• [Problem to work on] In the records below, find the line that contains "C15: none -> 15nF (ISO_E2, VRAW)" and the line that contains "R8: 1k (CLK, OPTO) -> 330 (CLK, OPTO)", then retype exactly those two lines and every line between them.

• [Extracted entries]
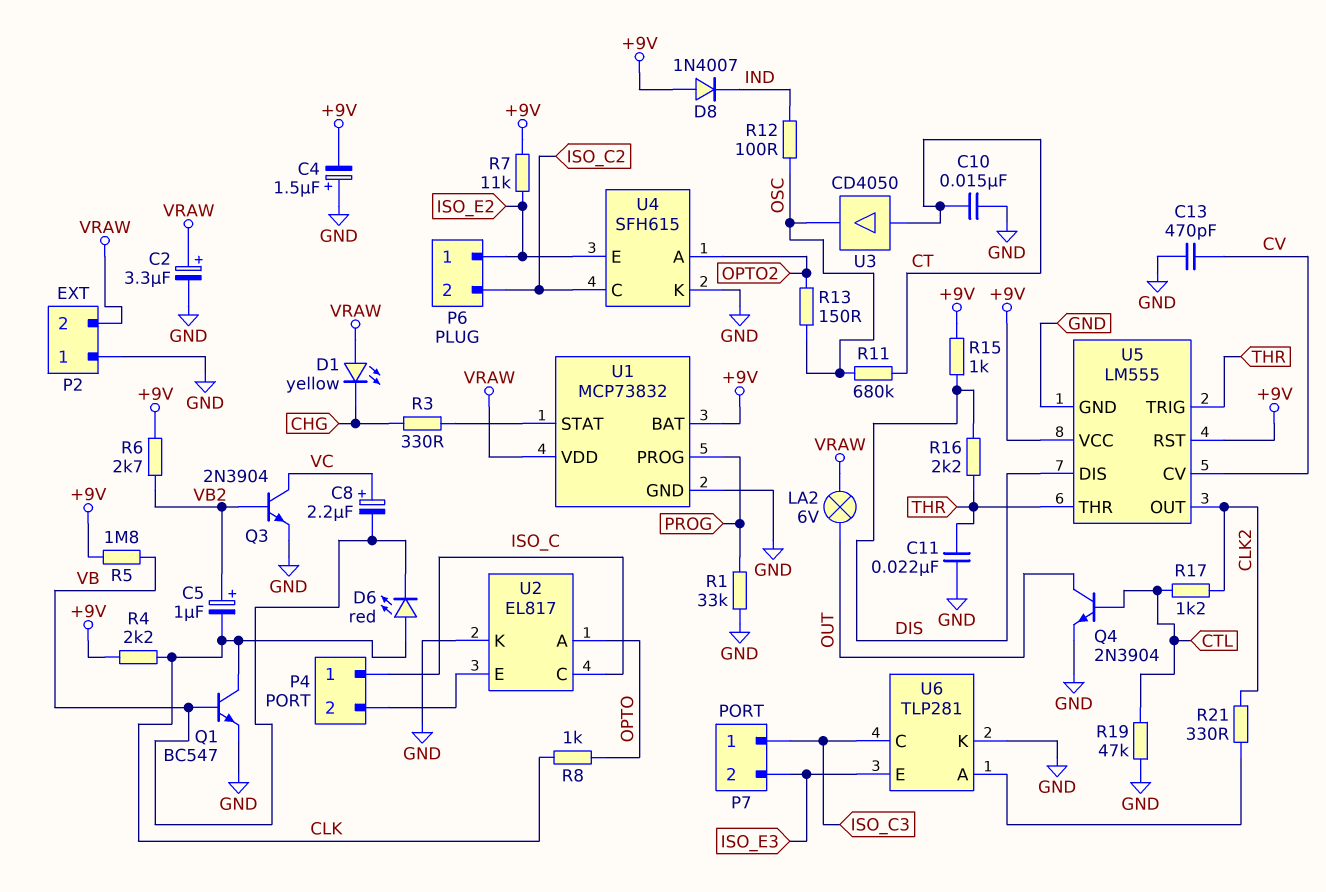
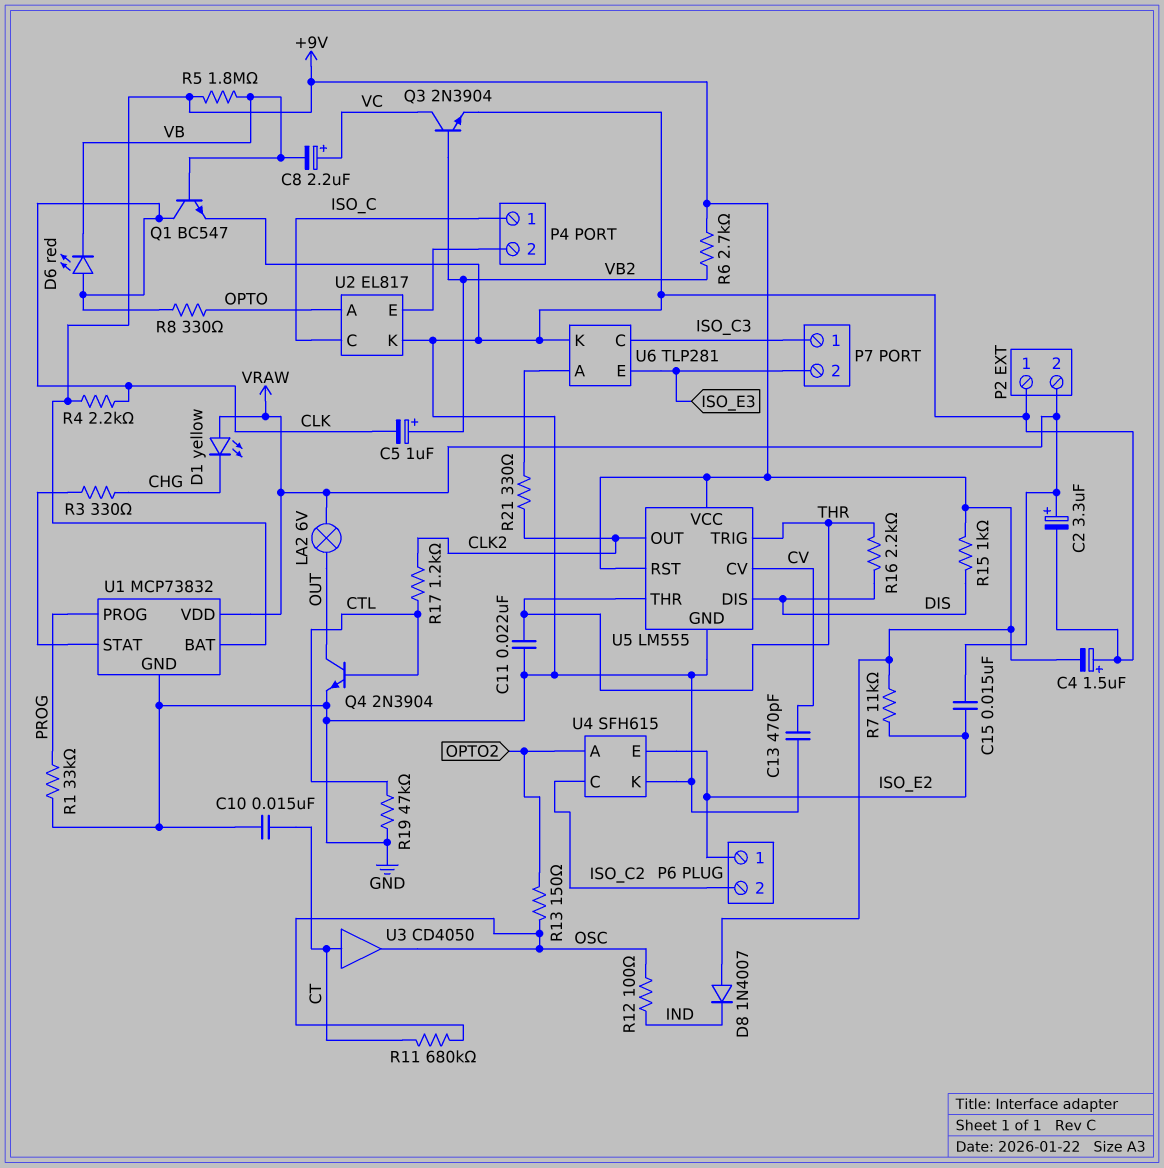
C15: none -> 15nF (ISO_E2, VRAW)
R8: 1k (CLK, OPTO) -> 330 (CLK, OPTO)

==

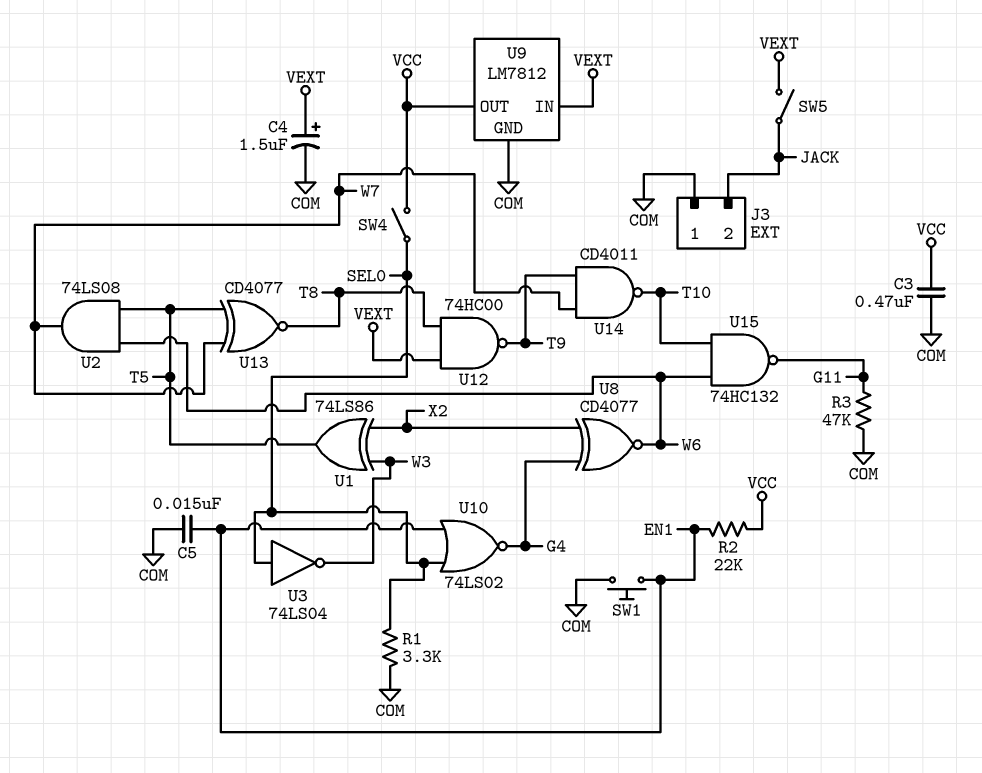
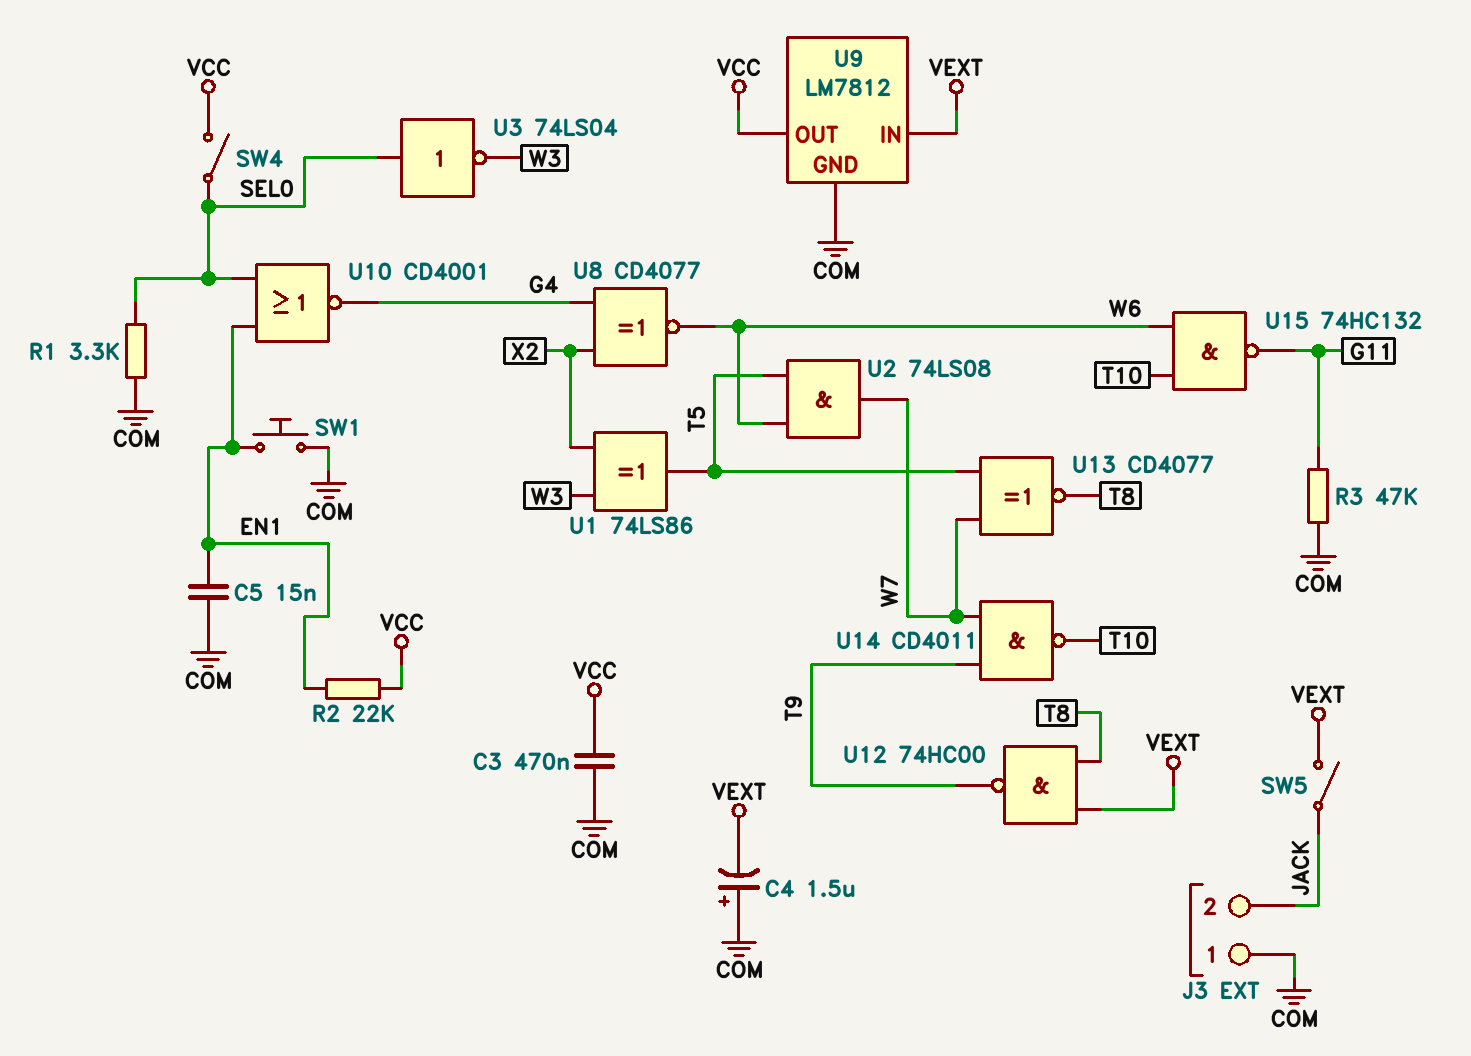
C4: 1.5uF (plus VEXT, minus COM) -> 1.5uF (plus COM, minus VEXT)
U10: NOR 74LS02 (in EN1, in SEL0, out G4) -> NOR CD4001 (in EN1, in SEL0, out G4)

...

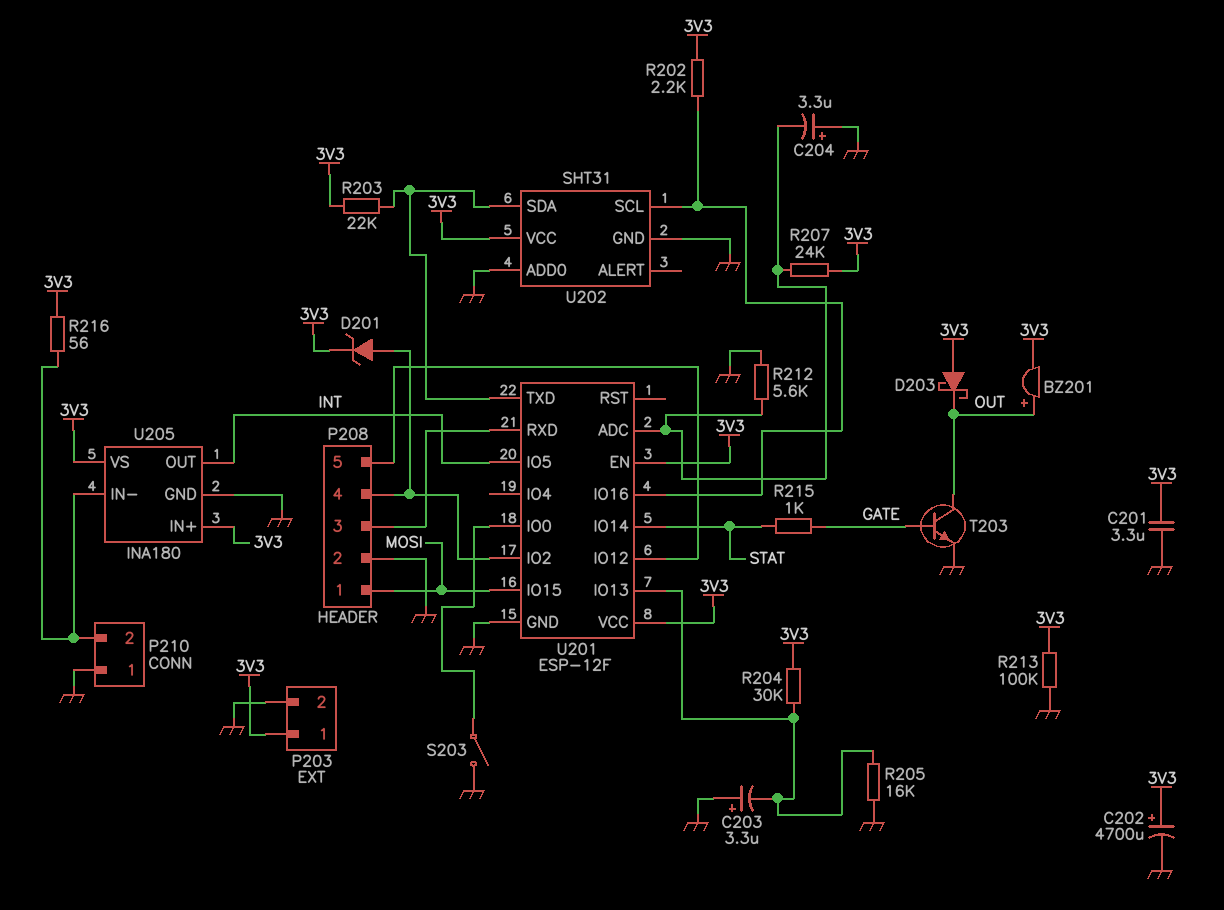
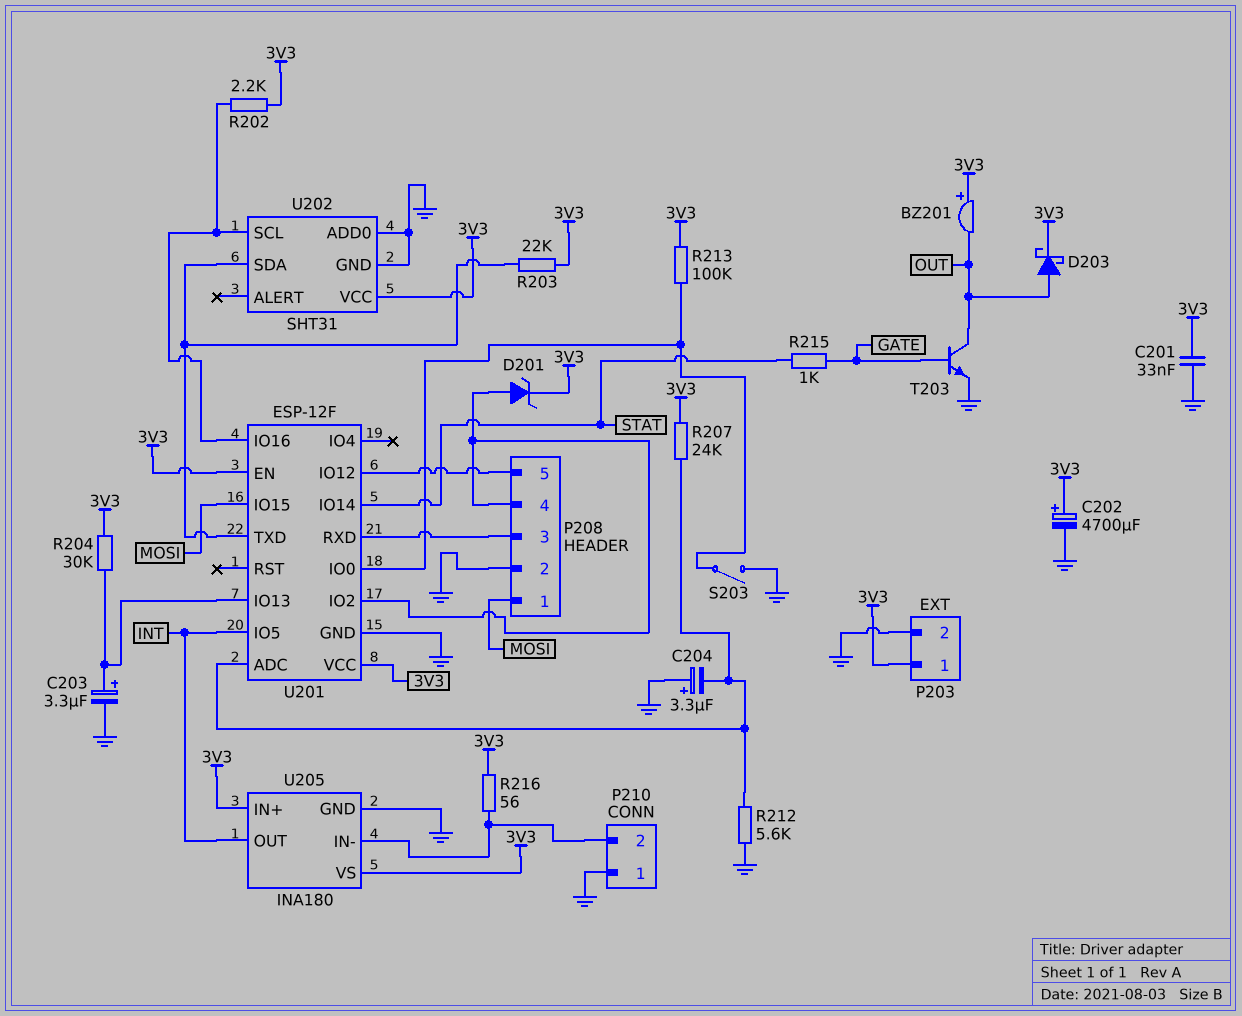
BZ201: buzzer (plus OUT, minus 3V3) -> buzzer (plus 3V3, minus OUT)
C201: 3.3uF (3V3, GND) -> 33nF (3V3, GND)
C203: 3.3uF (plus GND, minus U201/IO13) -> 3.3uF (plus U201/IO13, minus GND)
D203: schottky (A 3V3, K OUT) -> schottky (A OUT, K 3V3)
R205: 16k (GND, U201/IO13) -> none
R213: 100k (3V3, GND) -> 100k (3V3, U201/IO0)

• [Task solution]
C15: none -> 15nF (ISO_E2, VRAW)
R8: 1k (CLK, OPTO) -> 330 (CLK, OPTO)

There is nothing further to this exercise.